Written task:
Return all entries precisely as they stand, without the images.

=== Material for this task ===

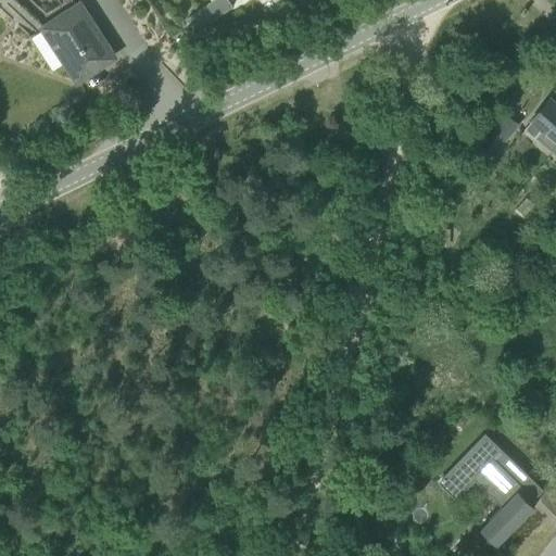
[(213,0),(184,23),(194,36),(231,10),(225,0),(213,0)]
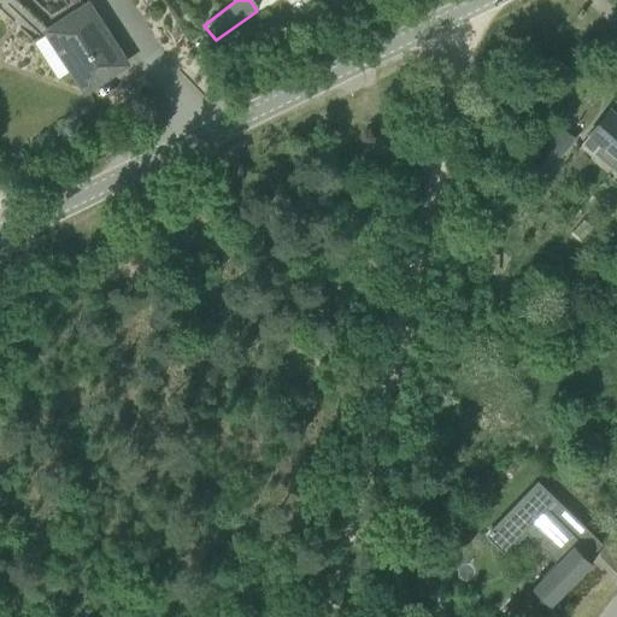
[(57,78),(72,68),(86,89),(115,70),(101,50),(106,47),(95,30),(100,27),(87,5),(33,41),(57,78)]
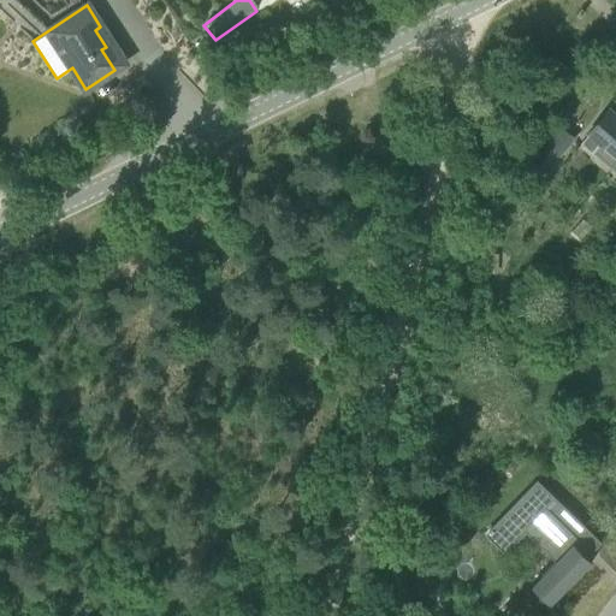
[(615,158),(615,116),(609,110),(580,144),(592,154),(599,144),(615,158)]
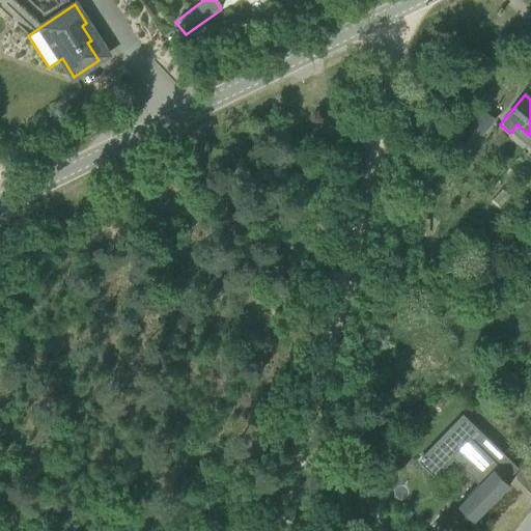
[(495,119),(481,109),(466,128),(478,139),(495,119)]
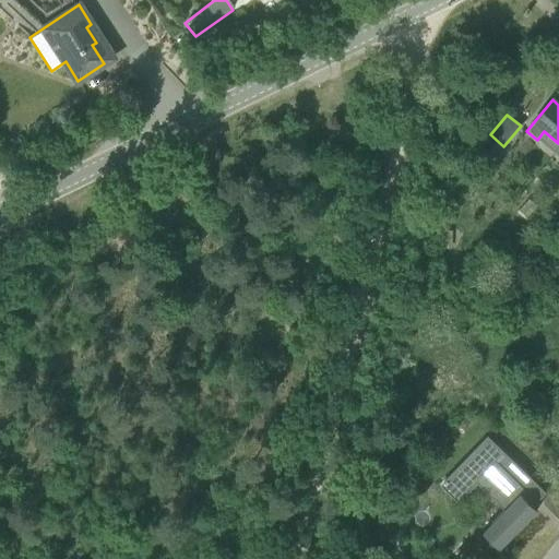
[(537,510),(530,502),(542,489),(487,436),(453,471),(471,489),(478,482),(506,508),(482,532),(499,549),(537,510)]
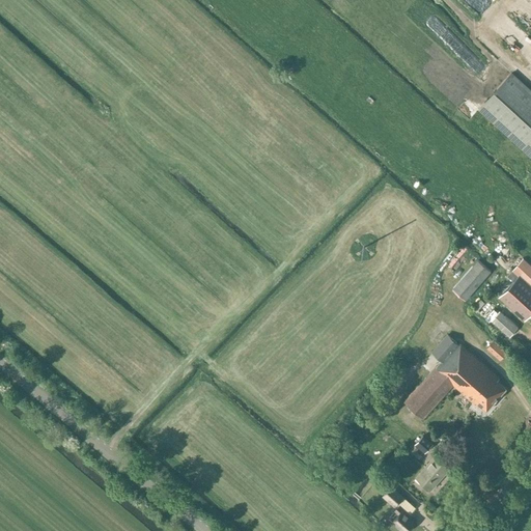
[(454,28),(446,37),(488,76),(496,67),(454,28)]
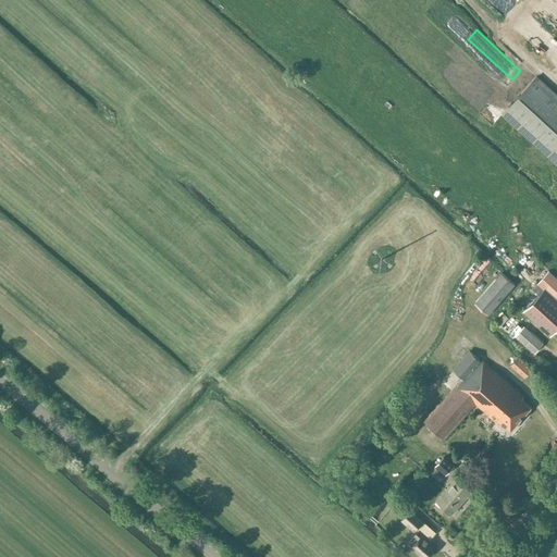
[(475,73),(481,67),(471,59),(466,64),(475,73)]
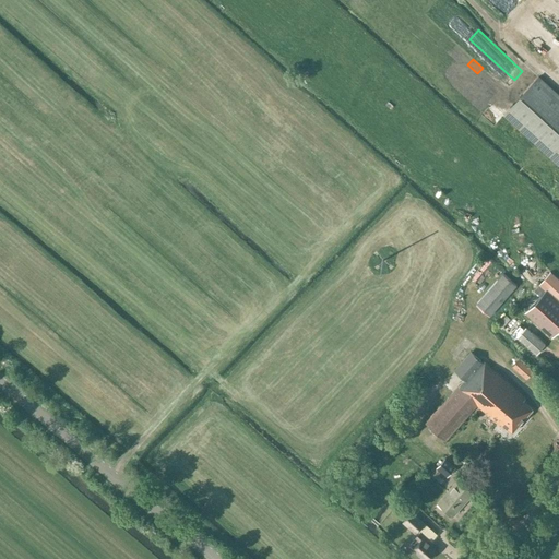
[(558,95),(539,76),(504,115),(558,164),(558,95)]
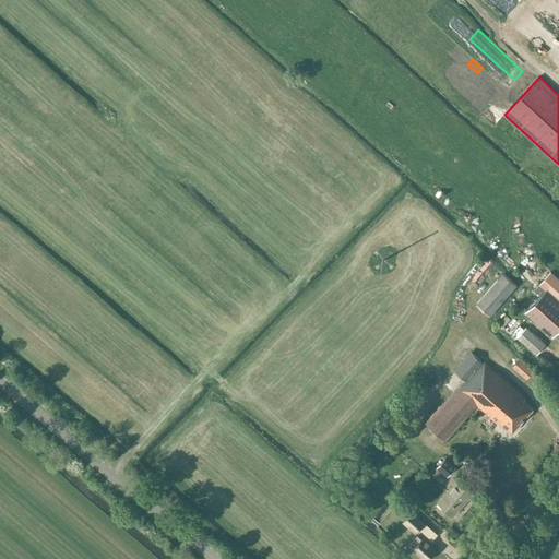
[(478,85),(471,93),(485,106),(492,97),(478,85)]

===

Solution to the problem:
[(213,0),(184,23),(194,36),(231,10),(225,0),(213,0)]
[(57,78),(72,68),(86,89),(115,70),(101,50),(106,47),(95,30),(100,27),(87,5),(33,41),(57,78)]
[(615,158),(615,116),(609,110),(580,144),(592,154),(599,144),(615,158)]
[(495,119),(481,109),(466,128),(478,139),(495,119)]
[(537,510),(530,502),(542,489),(487,436),(453,471),(471,489),(478,482),(506,508),(482,532),(499,549),(537,510)]
[(454,28),(446,37),(488,76),(496,67),(454,28)]
[(475,73),(481,67),(471,59),(466,64),(475,73)]
[(558,95),(539,76),(504,115),(558,164),(558,95)]
[(478,85),(471,93),(485,106),(492,97),(478,85)]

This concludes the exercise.